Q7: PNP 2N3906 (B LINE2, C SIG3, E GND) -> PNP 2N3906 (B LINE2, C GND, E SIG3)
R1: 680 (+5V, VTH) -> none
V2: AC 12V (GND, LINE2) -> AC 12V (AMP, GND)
·····
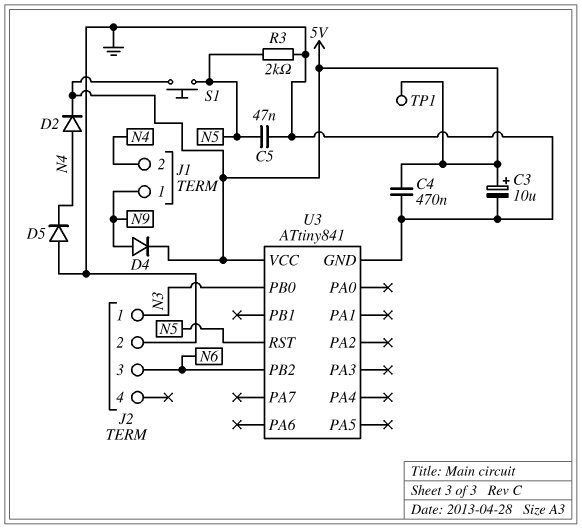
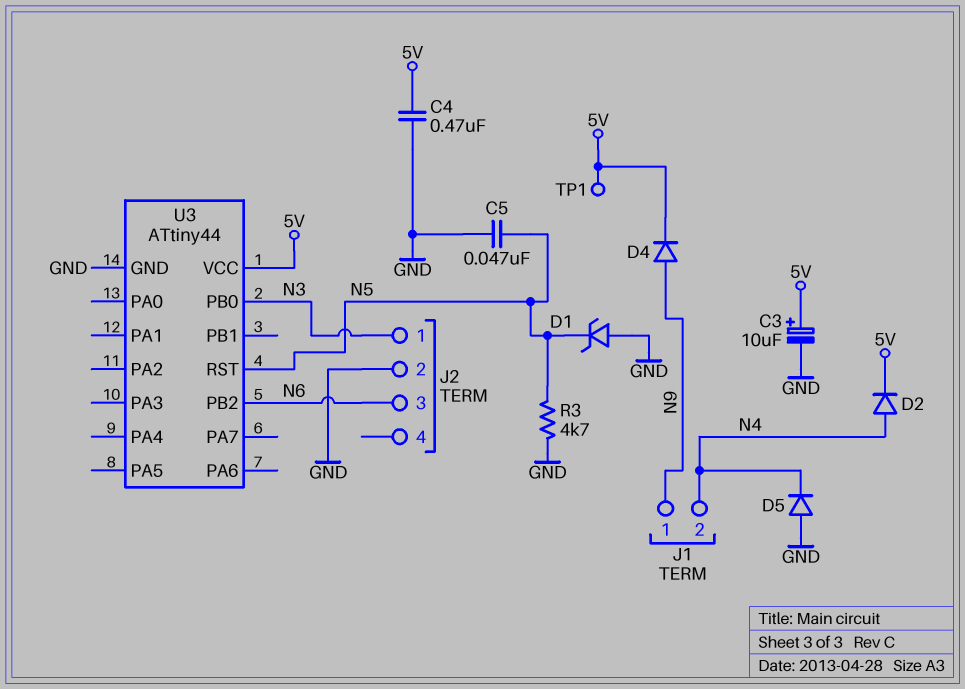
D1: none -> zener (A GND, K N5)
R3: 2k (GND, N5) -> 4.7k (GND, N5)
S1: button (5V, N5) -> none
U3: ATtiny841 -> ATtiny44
·····
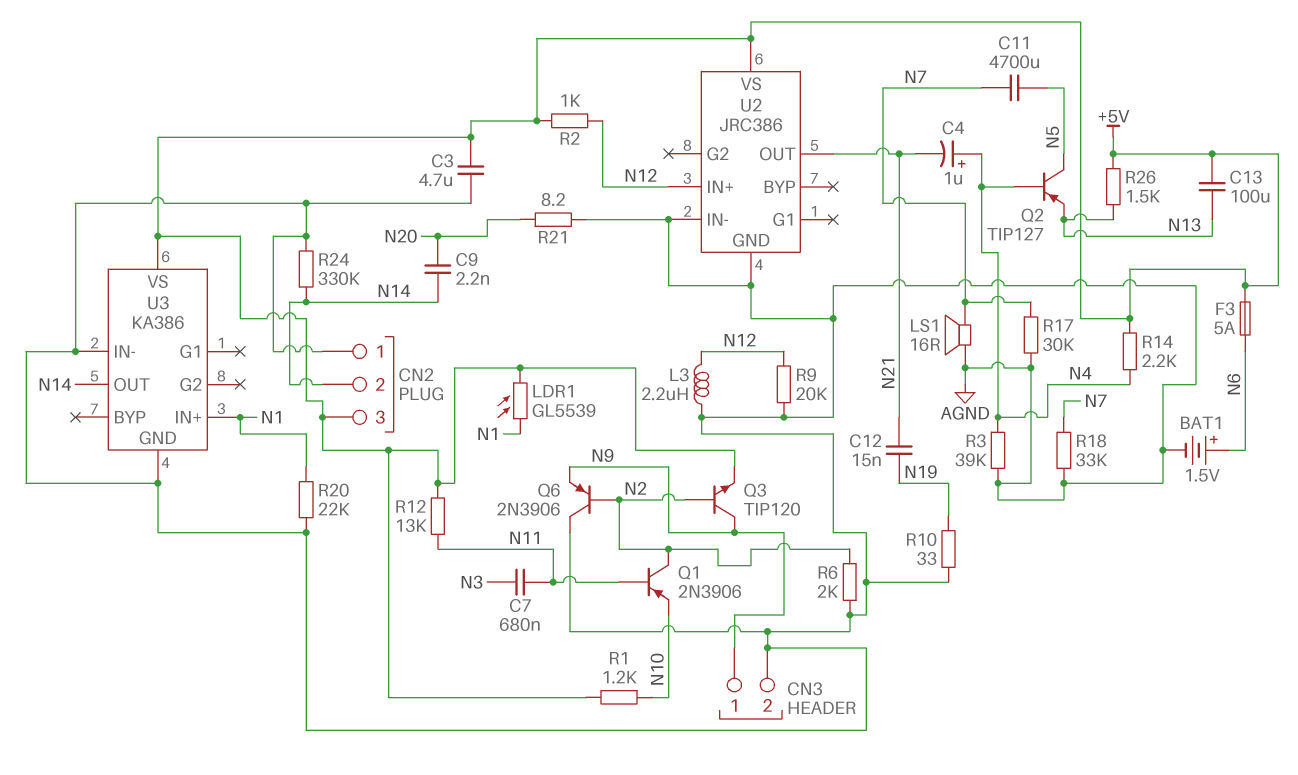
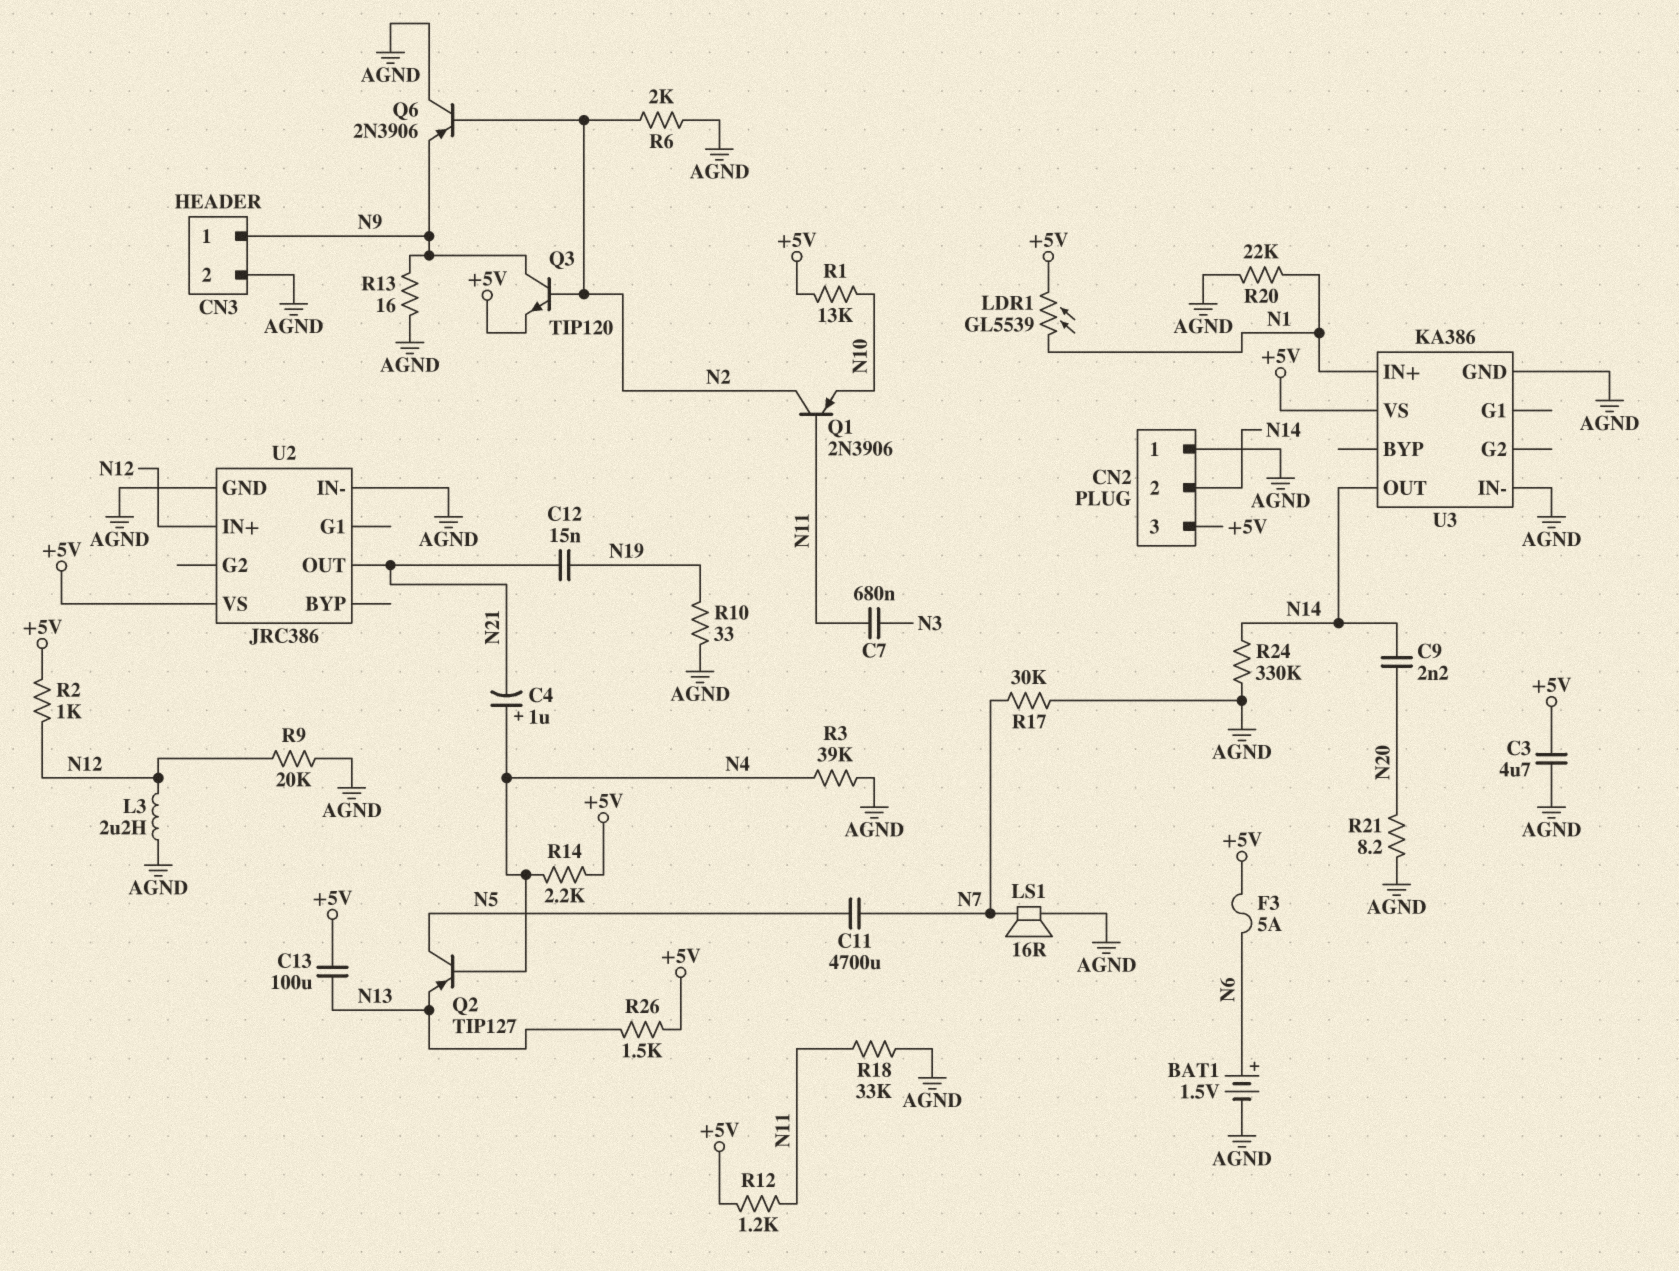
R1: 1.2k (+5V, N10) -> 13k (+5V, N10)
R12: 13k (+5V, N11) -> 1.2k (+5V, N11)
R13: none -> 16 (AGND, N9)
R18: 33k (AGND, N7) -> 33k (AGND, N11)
·····
Work item: From the entries above, write out only the lines starting at the line that holds "R12: 13k (+5V, N11) -> 1.2k (+5V, N11)" and ending at the line that holds "R18: 33k (AGND, N7) -> 33k (AGND, N11)", keeping both and matching them exactly.

Your response:
R12: 13k (+5V, N11) -> 1.2k (+5V, N11)
R13: none -> 16 (AGND, N9)
R18: 33k (AGND, N7) -> 33k (AGND, N11)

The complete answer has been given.